Reproduce the listing character for character, starting at its first line and stopping after the line that contains "d'8. g8. g8 c'4 e'4 |", with both of those lines included. Omit the pictures from your copy.

○ ○ ○ ○

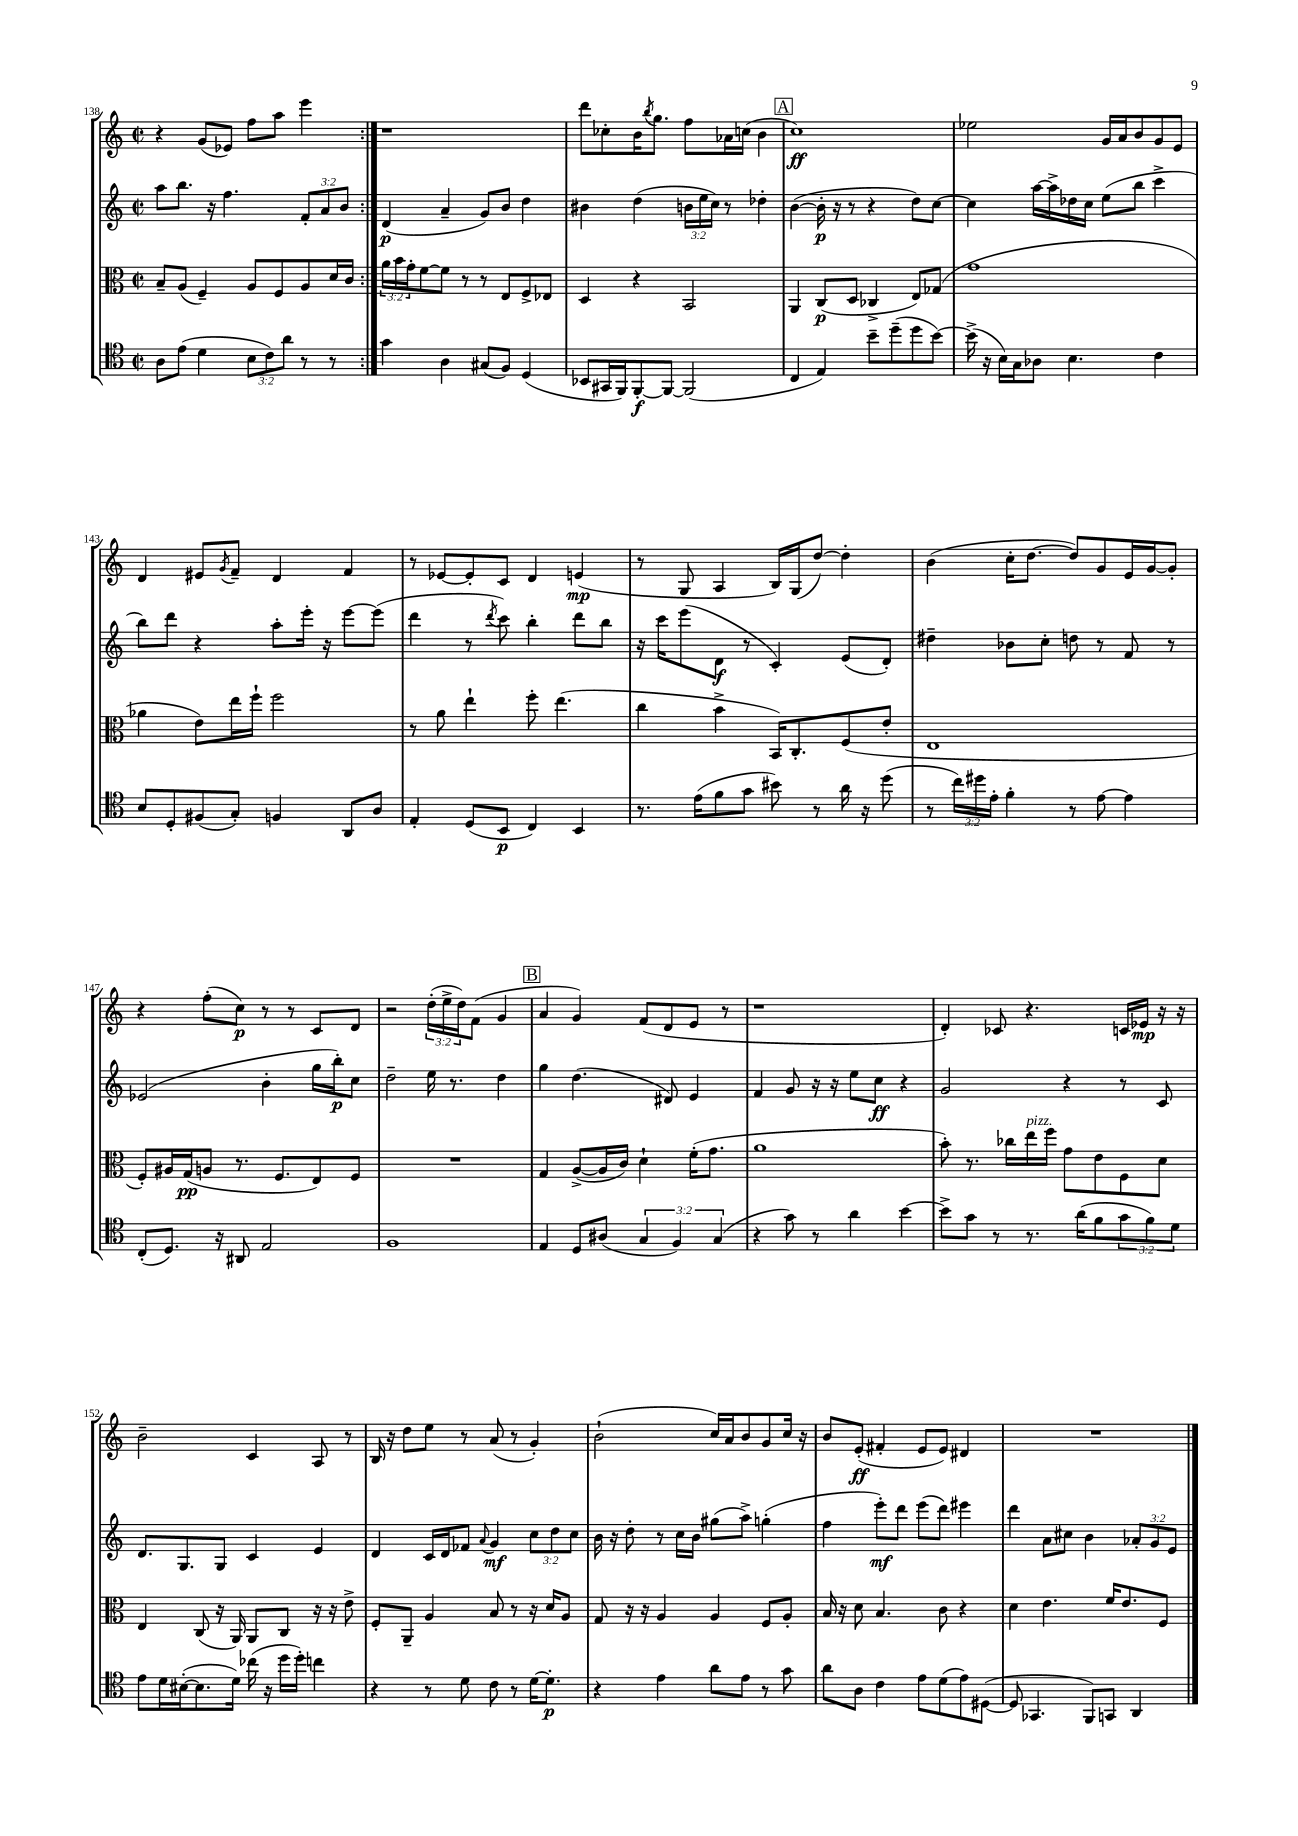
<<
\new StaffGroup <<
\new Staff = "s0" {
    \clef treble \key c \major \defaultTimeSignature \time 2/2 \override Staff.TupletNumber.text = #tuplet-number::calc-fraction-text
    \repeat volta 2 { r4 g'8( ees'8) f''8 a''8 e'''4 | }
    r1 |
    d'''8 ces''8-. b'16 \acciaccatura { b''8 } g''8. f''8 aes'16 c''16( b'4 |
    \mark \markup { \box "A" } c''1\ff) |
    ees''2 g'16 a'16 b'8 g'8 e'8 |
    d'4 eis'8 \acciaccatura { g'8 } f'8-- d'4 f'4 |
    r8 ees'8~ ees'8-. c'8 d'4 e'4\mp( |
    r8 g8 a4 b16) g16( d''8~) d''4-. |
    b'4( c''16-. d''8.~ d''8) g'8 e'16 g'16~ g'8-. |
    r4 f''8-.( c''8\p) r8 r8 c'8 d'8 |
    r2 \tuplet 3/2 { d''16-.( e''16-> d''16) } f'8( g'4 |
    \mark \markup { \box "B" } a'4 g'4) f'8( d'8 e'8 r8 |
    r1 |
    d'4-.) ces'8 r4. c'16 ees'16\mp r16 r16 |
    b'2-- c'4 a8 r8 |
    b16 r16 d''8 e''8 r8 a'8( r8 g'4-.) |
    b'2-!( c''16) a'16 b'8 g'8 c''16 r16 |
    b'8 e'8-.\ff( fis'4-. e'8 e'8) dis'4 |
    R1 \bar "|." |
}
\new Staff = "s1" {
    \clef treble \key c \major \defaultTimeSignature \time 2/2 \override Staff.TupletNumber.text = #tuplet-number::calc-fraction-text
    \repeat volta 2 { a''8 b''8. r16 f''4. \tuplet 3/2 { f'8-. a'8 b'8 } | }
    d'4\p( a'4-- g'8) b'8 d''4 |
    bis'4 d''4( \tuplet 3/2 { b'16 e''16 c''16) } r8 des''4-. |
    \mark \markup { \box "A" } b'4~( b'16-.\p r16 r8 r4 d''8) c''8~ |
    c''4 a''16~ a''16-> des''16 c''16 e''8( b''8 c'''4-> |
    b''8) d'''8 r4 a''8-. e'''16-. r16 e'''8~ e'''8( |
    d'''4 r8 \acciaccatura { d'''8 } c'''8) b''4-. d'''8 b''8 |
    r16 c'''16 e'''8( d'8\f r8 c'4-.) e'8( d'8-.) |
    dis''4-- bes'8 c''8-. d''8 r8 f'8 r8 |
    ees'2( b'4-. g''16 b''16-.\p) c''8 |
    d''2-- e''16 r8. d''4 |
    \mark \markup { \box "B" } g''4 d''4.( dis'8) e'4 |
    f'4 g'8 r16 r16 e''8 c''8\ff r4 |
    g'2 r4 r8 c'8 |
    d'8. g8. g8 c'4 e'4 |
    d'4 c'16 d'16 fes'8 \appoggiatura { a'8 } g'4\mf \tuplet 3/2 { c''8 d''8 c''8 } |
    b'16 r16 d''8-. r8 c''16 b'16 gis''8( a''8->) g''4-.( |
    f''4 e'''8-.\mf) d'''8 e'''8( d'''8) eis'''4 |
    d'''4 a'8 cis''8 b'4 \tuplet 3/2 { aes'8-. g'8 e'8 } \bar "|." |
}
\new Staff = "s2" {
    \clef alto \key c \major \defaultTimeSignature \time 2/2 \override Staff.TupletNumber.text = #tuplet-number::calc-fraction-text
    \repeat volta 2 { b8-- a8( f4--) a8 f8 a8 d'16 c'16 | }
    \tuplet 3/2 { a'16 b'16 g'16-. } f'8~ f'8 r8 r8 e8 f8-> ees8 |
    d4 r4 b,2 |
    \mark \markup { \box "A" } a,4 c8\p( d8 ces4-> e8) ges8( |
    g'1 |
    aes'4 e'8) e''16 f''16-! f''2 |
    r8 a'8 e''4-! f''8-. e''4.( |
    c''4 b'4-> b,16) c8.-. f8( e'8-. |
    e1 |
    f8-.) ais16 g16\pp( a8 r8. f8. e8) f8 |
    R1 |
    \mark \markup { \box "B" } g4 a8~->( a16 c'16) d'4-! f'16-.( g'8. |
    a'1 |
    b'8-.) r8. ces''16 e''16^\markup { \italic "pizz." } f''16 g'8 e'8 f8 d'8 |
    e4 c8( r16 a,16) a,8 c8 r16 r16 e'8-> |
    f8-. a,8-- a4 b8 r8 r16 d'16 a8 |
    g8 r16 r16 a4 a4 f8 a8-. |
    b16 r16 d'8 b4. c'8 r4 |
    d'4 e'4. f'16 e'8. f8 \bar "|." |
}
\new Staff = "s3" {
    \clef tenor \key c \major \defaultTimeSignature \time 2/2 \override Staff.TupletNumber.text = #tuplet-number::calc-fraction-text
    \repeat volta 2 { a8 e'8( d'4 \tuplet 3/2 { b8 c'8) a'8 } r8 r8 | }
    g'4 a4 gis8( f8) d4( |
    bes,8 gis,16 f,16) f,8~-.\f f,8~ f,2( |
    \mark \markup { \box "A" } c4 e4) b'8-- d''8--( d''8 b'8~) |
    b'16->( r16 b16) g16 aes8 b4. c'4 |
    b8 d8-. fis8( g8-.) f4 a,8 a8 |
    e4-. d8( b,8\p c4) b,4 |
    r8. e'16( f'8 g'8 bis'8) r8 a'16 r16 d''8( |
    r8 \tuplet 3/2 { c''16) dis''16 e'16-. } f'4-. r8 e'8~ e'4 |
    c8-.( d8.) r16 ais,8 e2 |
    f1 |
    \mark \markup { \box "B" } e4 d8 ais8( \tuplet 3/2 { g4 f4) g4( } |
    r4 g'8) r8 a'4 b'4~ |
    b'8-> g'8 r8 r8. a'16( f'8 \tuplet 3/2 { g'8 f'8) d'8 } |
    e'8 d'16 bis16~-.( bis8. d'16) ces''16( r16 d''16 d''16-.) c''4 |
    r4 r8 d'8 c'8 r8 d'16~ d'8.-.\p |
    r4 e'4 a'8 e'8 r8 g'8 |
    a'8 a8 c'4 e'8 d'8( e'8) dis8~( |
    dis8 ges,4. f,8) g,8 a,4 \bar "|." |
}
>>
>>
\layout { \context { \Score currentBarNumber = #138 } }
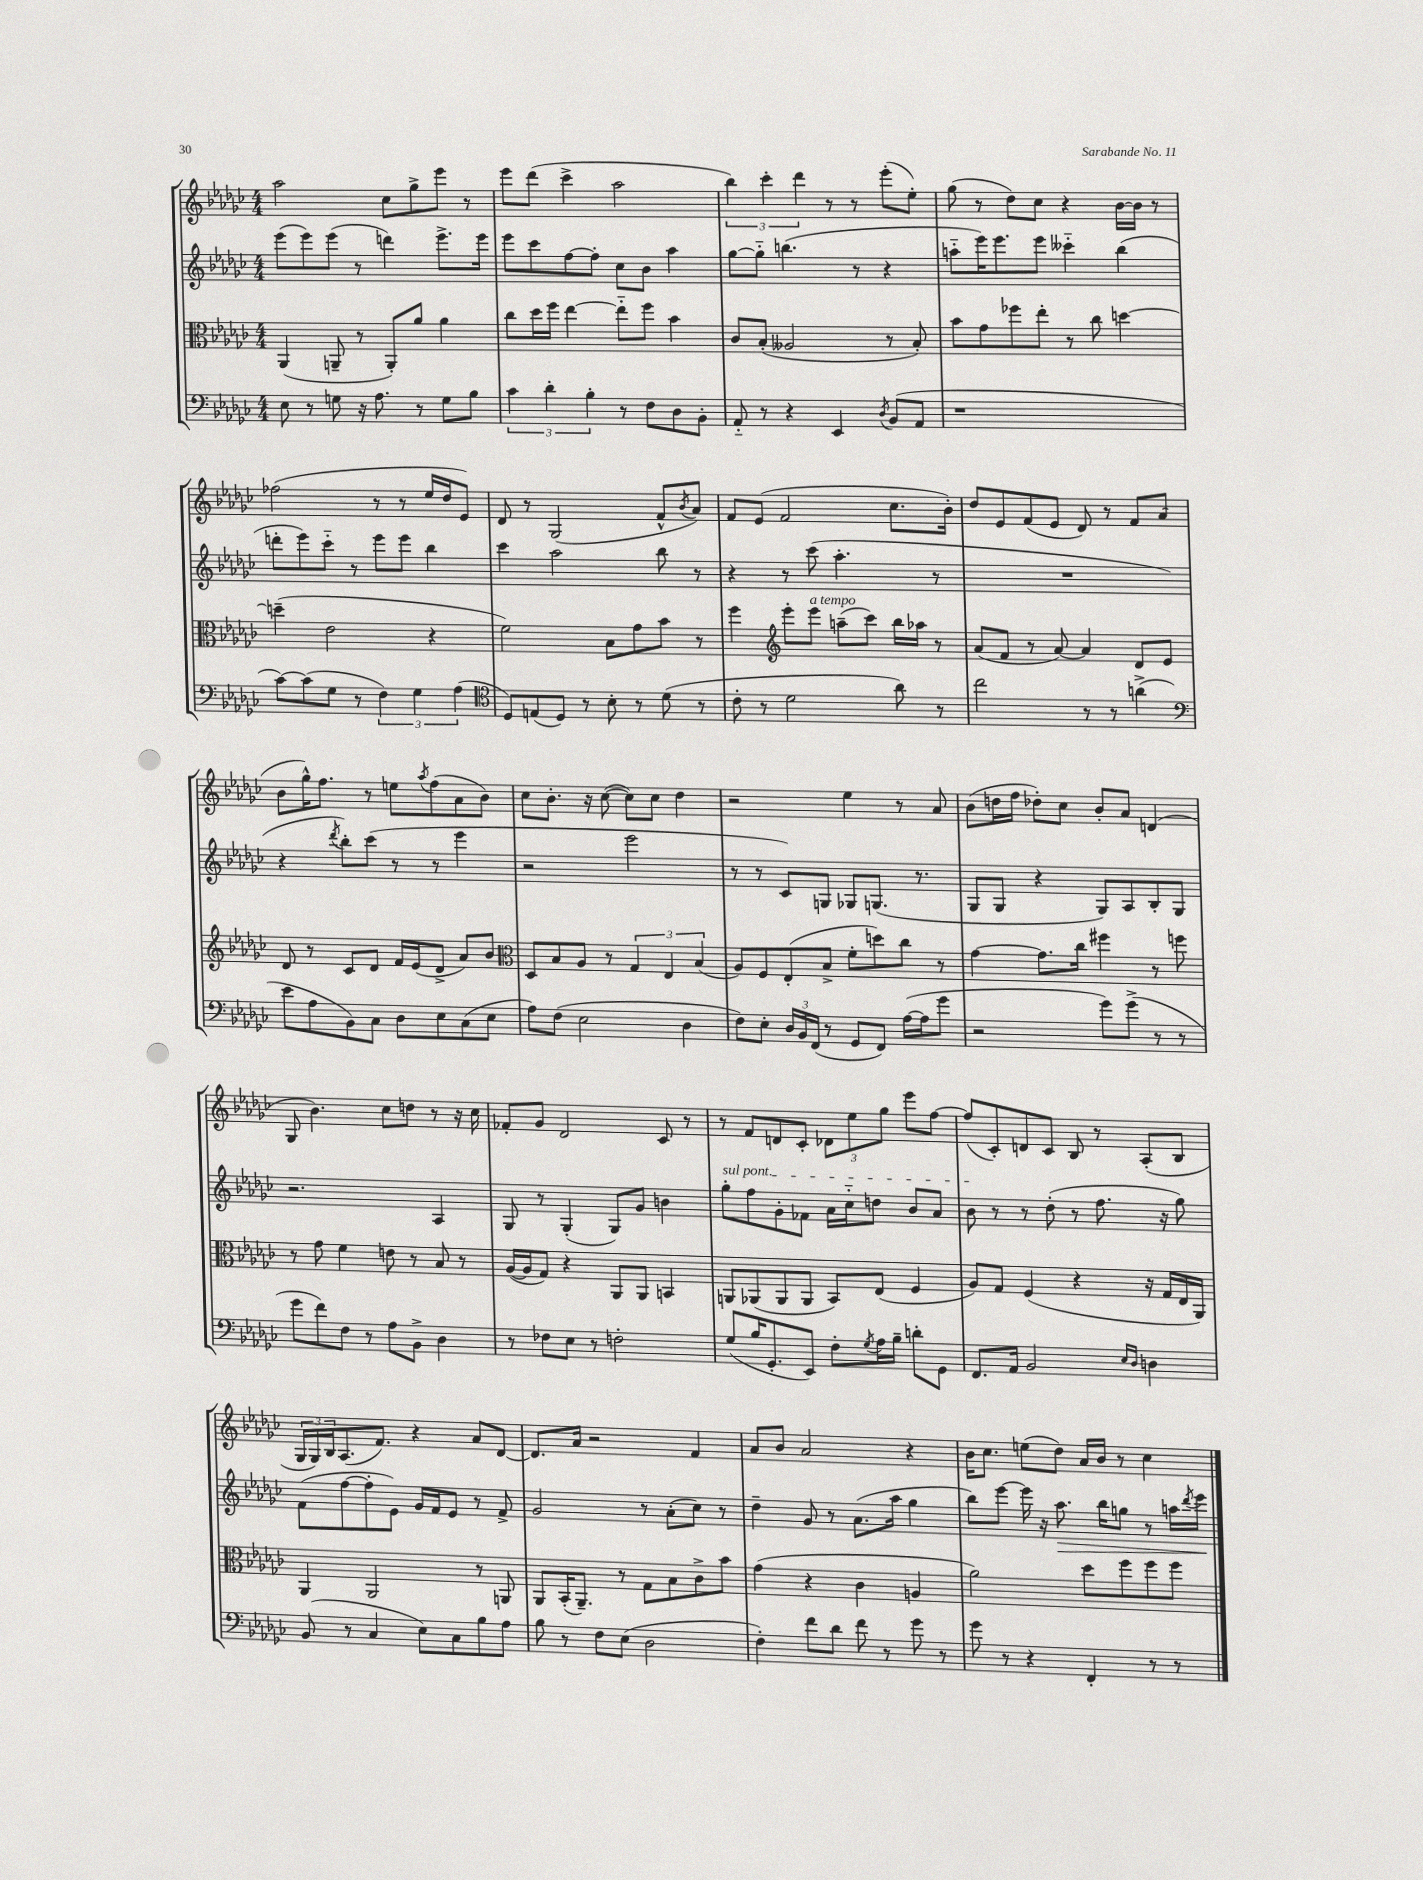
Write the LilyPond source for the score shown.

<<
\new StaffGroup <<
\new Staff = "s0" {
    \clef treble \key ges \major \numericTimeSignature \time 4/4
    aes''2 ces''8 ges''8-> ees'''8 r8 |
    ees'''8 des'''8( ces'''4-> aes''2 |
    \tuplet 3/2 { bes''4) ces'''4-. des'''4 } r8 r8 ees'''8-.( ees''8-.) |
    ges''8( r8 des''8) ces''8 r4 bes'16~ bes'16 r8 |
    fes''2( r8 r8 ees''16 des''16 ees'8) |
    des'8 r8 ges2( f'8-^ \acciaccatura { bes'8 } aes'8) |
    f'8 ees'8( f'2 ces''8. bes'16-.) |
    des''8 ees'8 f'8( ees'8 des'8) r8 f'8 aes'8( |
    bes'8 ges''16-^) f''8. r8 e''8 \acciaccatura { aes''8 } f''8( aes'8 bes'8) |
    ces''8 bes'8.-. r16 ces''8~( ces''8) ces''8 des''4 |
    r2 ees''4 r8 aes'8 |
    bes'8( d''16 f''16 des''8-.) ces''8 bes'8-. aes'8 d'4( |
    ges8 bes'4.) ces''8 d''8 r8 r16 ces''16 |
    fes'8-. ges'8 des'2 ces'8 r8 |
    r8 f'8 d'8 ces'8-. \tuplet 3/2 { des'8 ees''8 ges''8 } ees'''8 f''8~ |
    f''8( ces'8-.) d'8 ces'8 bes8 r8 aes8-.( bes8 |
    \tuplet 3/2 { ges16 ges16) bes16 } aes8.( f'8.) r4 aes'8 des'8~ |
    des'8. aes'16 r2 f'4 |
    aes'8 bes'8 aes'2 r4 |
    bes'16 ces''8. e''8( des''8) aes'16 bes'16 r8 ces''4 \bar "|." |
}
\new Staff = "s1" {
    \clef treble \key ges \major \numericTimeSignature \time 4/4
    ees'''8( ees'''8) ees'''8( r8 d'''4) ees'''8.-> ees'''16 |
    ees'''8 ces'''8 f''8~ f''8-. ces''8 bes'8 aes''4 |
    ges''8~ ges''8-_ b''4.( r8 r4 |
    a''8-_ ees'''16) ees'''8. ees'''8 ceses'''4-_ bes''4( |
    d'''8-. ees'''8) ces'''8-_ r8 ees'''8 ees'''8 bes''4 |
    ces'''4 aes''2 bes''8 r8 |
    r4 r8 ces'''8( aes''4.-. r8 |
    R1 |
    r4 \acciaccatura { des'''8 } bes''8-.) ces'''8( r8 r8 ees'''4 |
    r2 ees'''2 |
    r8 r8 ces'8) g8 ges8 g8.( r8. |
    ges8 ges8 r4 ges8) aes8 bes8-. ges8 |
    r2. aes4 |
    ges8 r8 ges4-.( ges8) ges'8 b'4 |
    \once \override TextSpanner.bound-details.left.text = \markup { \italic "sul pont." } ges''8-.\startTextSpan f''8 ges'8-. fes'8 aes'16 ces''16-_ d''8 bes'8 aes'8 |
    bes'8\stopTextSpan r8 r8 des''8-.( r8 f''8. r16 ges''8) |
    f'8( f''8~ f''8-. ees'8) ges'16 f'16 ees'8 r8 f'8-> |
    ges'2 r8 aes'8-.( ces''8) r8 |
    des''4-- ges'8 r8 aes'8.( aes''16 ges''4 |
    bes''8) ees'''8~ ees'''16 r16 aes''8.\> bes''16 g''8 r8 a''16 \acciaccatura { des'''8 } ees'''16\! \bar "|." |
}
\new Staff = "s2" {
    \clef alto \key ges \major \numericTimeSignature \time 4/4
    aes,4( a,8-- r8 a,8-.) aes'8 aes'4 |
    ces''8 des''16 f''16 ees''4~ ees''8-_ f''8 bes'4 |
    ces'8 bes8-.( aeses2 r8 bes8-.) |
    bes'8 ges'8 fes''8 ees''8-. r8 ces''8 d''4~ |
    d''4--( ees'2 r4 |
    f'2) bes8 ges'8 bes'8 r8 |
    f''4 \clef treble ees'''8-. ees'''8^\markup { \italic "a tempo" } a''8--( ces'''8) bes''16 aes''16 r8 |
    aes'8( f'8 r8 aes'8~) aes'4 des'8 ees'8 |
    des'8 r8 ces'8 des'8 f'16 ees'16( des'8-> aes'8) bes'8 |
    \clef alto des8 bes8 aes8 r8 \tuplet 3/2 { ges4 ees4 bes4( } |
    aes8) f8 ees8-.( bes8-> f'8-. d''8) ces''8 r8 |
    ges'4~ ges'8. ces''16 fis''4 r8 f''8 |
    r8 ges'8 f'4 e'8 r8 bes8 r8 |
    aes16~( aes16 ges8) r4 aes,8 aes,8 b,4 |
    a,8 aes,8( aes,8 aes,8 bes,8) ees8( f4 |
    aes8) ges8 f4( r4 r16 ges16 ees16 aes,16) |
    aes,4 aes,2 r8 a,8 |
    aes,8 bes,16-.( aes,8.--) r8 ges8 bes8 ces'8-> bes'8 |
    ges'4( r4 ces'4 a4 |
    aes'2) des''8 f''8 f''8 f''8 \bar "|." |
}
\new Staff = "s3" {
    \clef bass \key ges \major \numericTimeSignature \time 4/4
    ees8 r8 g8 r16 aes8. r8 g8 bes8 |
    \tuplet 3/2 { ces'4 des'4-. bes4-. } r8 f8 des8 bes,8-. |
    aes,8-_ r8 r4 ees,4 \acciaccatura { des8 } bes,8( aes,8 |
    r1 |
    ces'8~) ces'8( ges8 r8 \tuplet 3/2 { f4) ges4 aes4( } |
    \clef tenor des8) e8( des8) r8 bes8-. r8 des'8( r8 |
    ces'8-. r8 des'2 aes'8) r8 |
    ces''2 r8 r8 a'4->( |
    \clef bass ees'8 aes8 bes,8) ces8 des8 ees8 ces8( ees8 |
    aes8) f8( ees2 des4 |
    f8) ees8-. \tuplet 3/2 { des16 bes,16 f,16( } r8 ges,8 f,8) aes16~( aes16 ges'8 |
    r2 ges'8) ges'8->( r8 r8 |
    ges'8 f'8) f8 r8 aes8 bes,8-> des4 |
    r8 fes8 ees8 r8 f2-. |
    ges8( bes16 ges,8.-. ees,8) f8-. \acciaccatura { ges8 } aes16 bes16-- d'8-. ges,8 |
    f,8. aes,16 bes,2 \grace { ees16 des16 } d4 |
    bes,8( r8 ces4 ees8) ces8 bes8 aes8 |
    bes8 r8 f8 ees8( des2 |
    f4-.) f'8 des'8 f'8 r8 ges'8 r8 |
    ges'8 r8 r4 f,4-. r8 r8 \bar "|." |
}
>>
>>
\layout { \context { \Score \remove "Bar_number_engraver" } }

○ ○ ○ ○

**The solution:**
<<
\new StaffGroup <<
\new Staff = "s0" {
    \clef treble \key c \major \defaultTimeSignature \time 2/2 \override Staff.TupletNumber.text = #tuplet-number::calc-fraction-text
    \repeat volta 2 { r4 g'8( ees'8) f''8 a''8 e'''4 | }
    r1 |
    d'''8 ces''8-. b'16 \acciaccatura { b''8 } g''8. f''8 aes'16 c''16( b'4 |
    \mark \markup { \box "A" } c''1\ff) |
    ees''2 g'16 a'16 b'8 g'8 e'8 |
    d'4 eis'8 \acciaccatura { g'8 } f'8-- d'4 f'4 |
    r8 ees'8~ ees'8-. c'8 d'4 e'4\mp( |
    r8 g8 a4 b16) g16( d''8~) d''4-. |
    b'4( c''16-. d''8.~ d''8) g'8 e'16 g'16~ g'8-. |
    r4 f''8-.( c''8\p) r8 r8 c'8 d'8 |
    r2 \tuplet 3/2 { d''16-.( e''16-> d''16) } f'8( g'4 |
    \mark \markup { \box "B" } a'4 g'4) f'8( d'8 e'8 r8 |
    r1 |
    d'4-.) ces'8 r4. c'16 ees'16\mp r16 r16 |
    b'2-- c'4 a8 r8 |
    b16 r16 d''8 e''8 r8 a'8( r8 g'4-.) |
    b'2-!( c''16) a'16 b'8 g'8 c''16 r16 |
    b'8 e'8-.\ff( fis'4-. e'8 e'8) dis'4 |
    R1 \bar "|." |
}
\new Staff = "s1" {
    \clef treble \key c \major \defaultTimeSignature \time 2/2 \override Staff.TupletNumber.text = #tuplet-number::calc-fraction-text
    \repeat volta 2 { a''8 b''8. r16 f''4. \tuplet 3/2 { f'8-. a'8 b'8 } | }
    d'4\p( a'4-- g'8) b'8 d''4 |
    bis'4 d''4( \tuplet 3/2 { b'16 e''16 c''16) } r8 des''4-. |
    \mark \markup { \box "A" } b'4~( b'16-.\p r16 r8 r4 d''8) c''8~ |
    c''4 a''16~ a''16-> des''16 c''16 e''8( b''8 c'''4-> |
    b''8) d'''8 r4 a''8-. e'''16-. r16 e'''8~ e'''8( |
    d'''4 r8 \acciaccatura { d'''8 } c'''8) b''4-. d'''8 b''8 |
    r16 c'''16 e'''8( d'8\f r8 c'4-.) e'8( d'8-.) |
    dis''4-- bes'8 c''8-. d''8 r8 f'8 r8 |
    ees'2( b'4-. g''16 b''16-.\p) c''8 |
    d''2-- e''16 r8. d''4 |
    \mark \markup { \box "B" } g''4 d''4.( dis'8) e'4 |
    f'4 g'8 r16 r16 e''8 c''8\ff r4 |
    g'2 r4 r8 c'8 |
    d'8. g8. g8 c'4 e'4 |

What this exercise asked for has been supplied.